> **DATA FOR PROCESSING**:
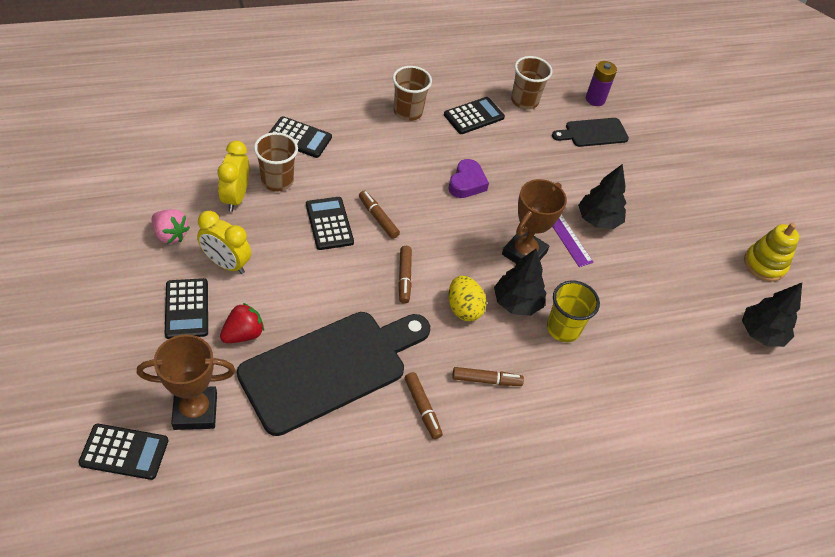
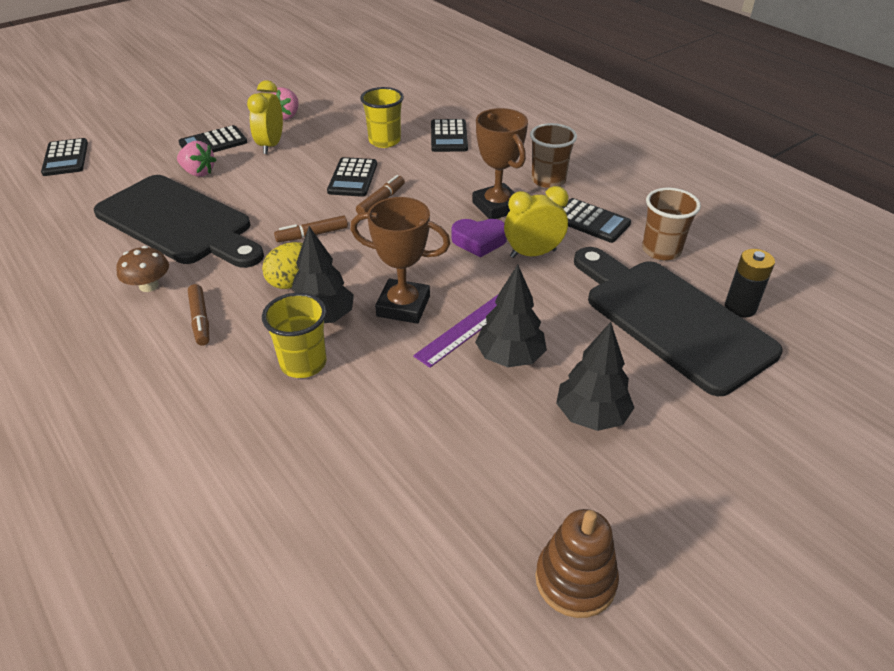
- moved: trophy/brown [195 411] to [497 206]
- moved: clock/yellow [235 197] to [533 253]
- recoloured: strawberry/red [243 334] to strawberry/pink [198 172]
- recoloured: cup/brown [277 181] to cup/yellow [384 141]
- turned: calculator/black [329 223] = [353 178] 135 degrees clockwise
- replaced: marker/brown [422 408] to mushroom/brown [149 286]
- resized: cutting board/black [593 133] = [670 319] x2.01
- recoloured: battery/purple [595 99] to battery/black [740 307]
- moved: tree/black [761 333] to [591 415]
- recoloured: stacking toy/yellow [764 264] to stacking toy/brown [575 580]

--

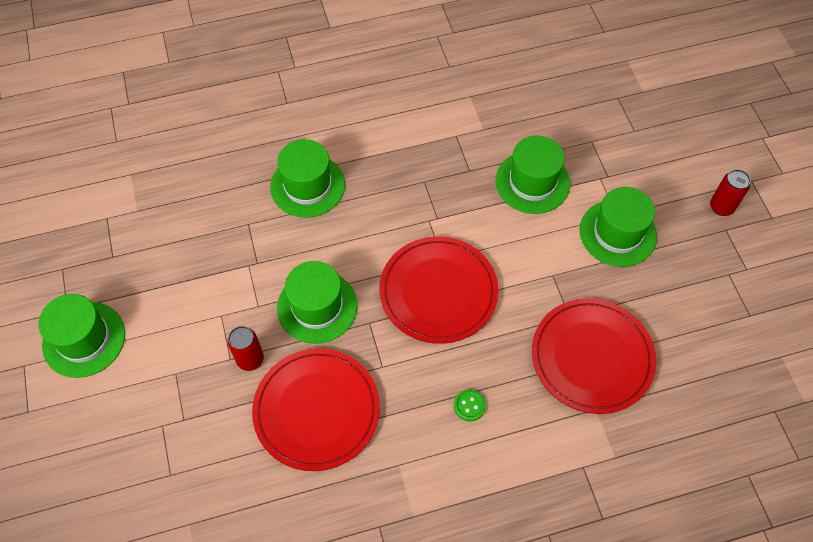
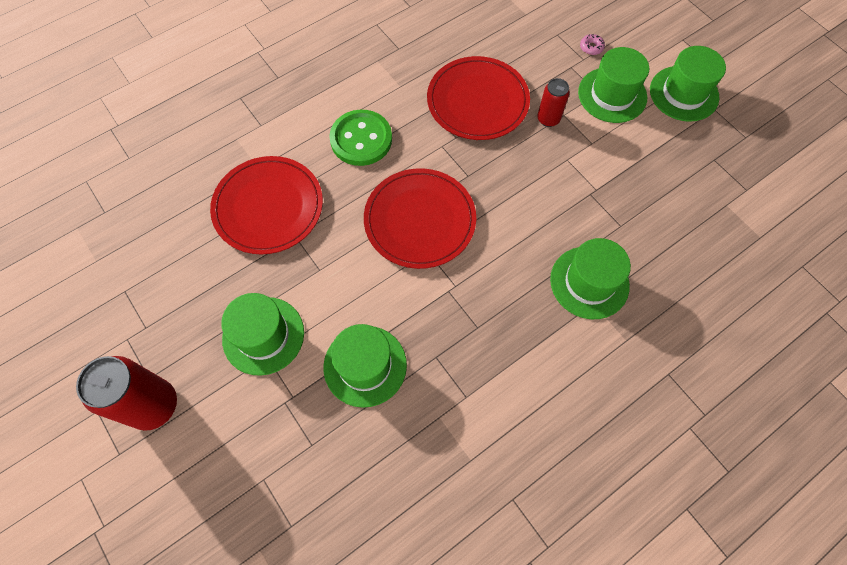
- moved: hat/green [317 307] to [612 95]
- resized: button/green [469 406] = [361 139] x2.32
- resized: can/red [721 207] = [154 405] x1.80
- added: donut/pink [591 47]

> **PROBLEM STATEMENT**:
Among the lines above, repeat exactly those from the line with "- replaced: marker/brown" to the line with "- recoloured: stacking", counting both ends.

> **FINISHED EXERCISE**:
- replaced: marker/brown [422 408] to mushroom/brown [149 286]
- resized: cutting board/black [593 133] = [670 319] x2.01
- recoloured: battery/purple [595 99] to battery/black [740 307]
- moved: tree/black [761 333] to [591 415]
- recoloured: stacking toy/yellow [764 264] to stacking toy/brown [575 580]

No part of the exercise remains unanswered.